RECORDS FOR THIS TASK:
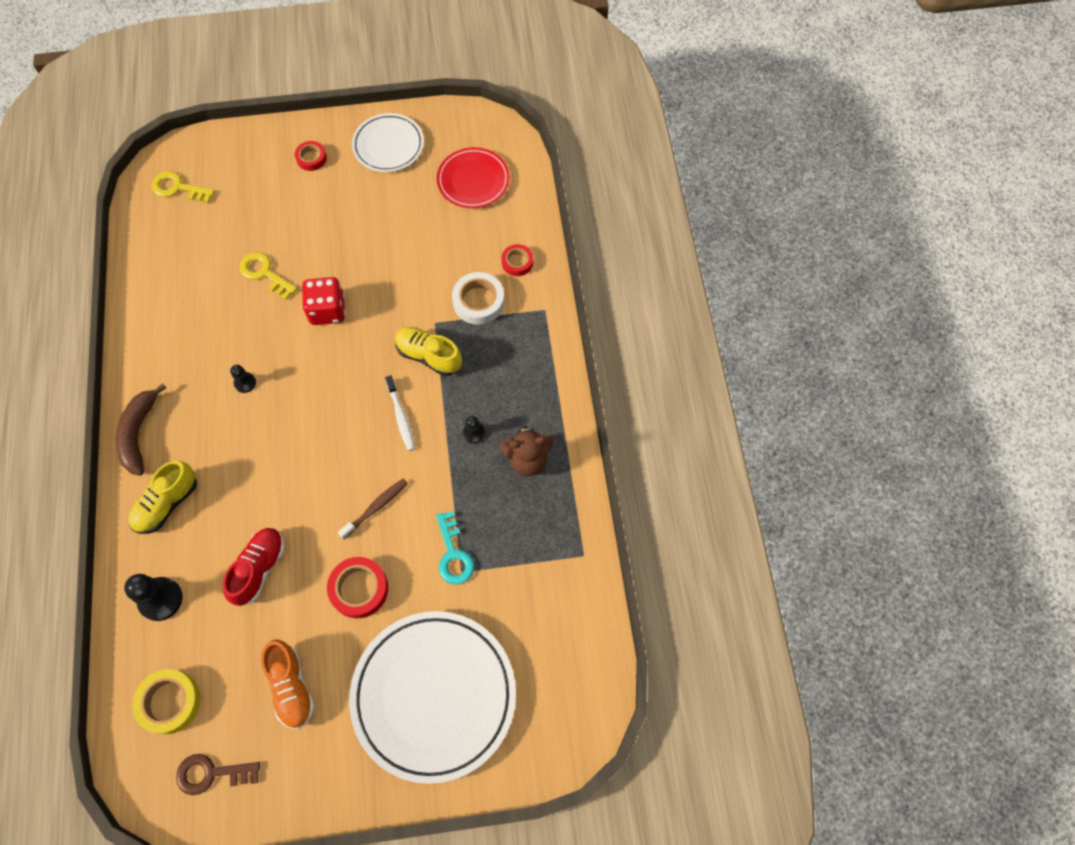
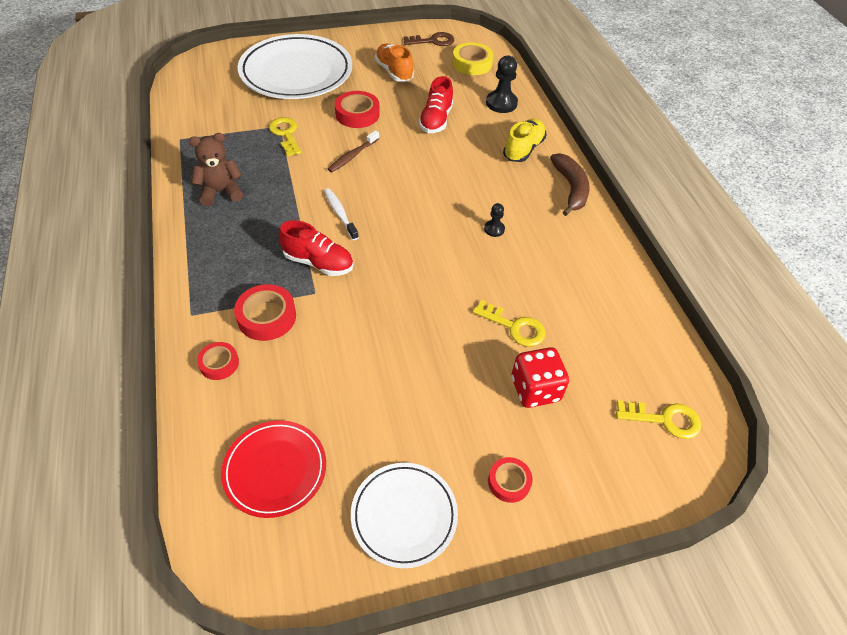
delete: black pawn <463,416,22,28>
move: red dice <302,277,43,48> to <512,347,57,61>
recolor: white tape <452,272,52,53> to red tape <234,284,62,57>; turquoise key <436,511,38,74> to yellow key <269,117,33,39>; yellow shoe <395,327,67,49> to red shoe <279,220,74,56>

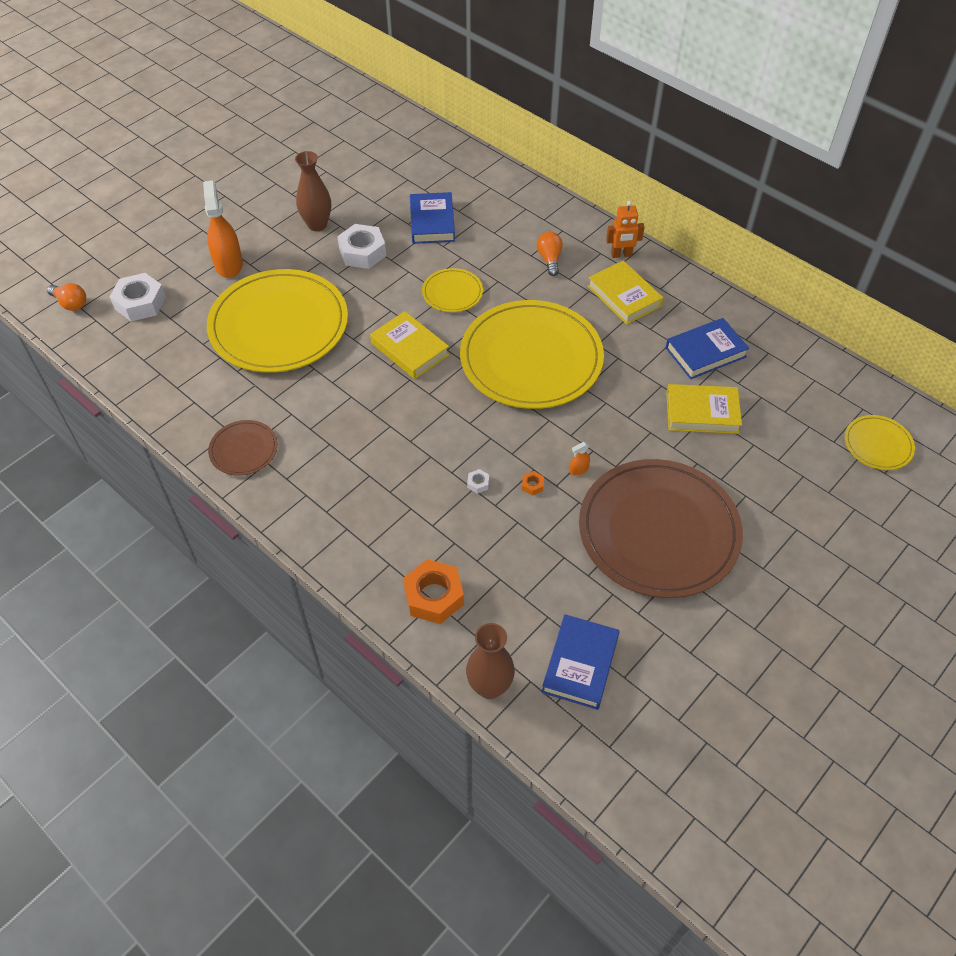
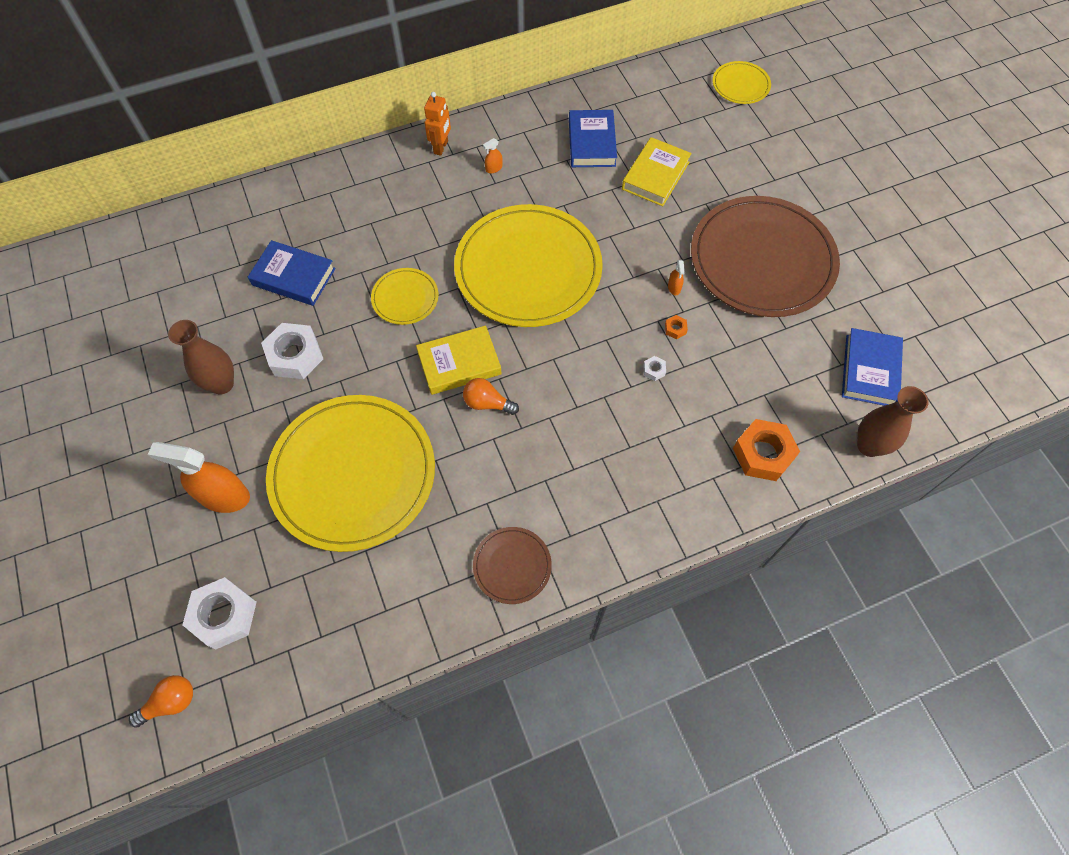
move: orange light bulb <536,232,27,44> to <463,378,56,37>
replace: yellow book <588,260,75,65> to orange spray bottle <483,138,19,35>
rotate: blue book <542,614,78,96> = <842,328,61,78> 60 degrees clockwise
...
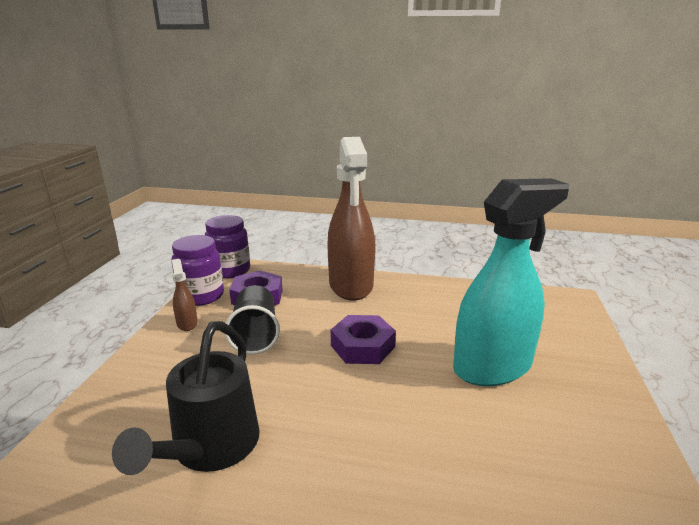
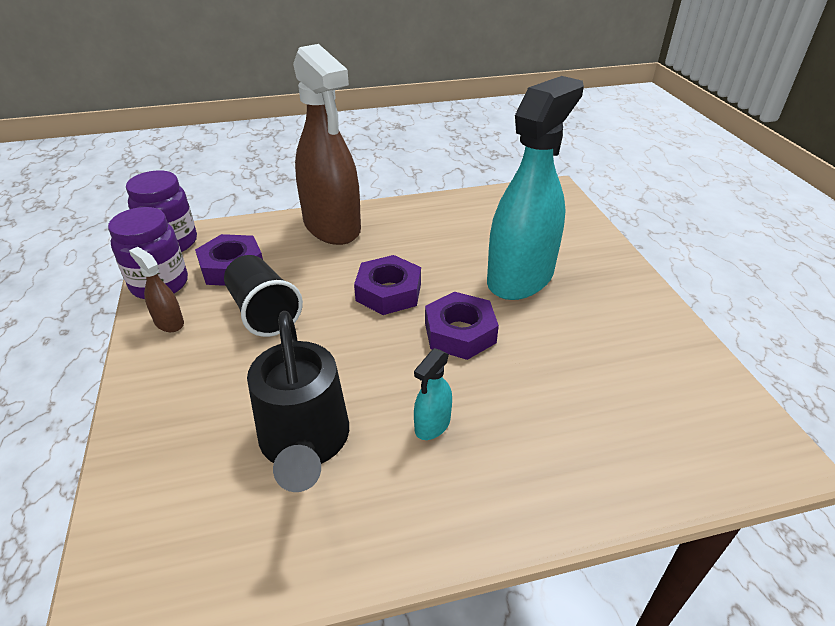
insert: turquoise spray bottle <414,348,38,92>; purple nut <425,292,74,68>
---
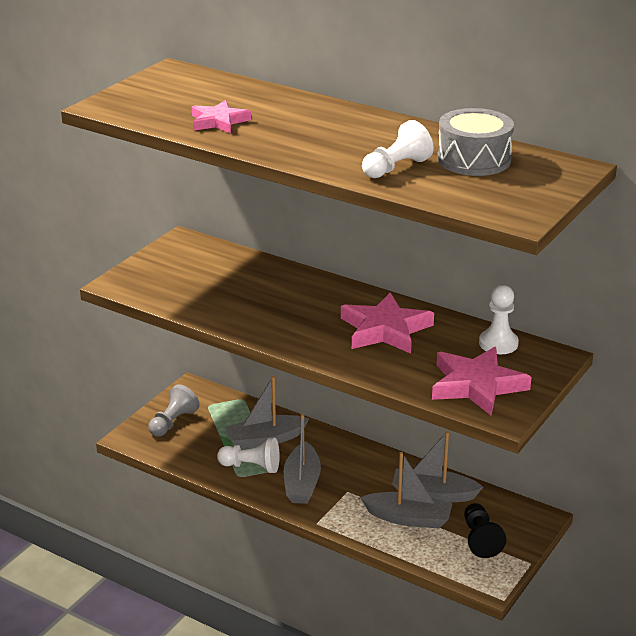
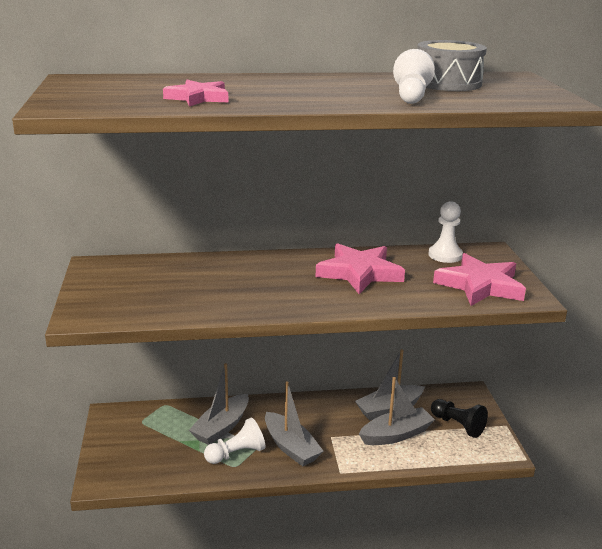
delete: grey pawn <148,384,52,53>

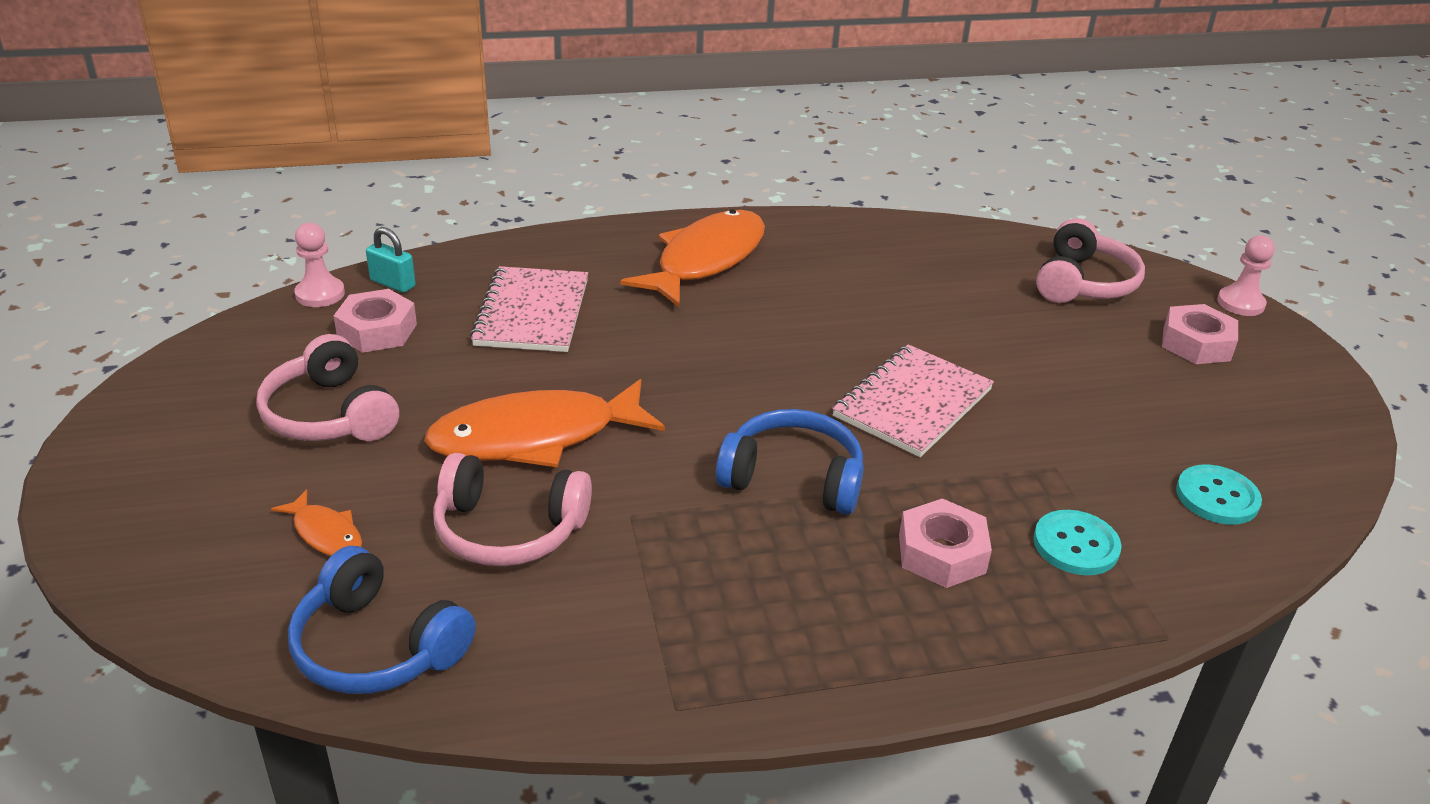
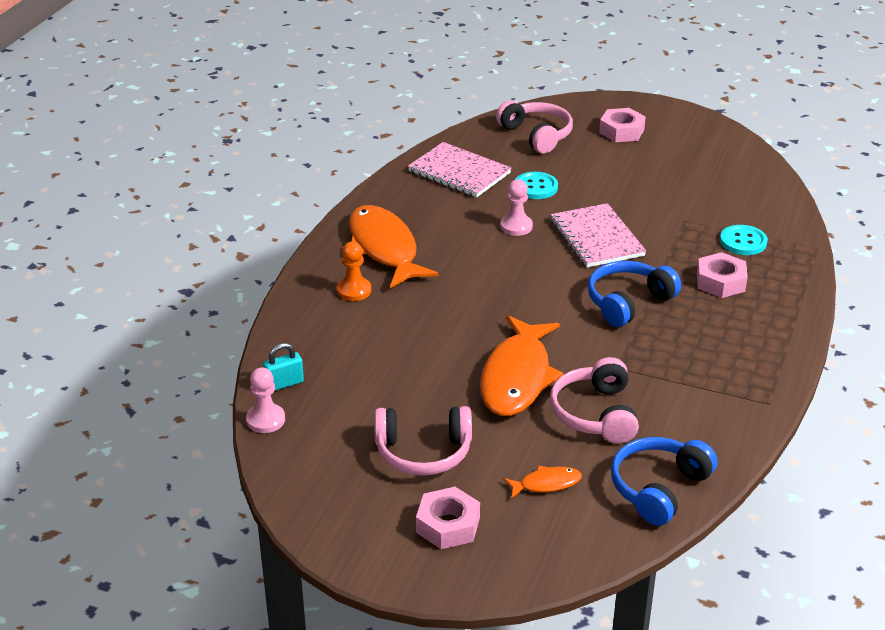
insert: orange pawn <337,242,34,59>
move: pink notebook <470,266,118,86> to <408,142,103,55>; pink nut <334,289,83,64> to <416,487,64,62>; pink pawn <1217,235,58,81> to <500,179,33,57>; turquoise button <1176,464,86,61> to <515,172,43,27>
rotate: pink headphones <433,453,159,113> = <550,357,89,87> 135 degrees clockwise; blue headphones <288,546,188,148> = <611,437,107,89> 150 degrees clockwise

EXERCISE DETAILS:
Reproduce only the lines above spanning from the line containing "delete: black pawn <463,416,22,28>" through the line containing "move: red dice", word for word.

RESULT FOR THIS EXERCISE:
delete: black pawn <463,416,22,28>
move: red dice <302,277,43,48> to <512,347,57,61>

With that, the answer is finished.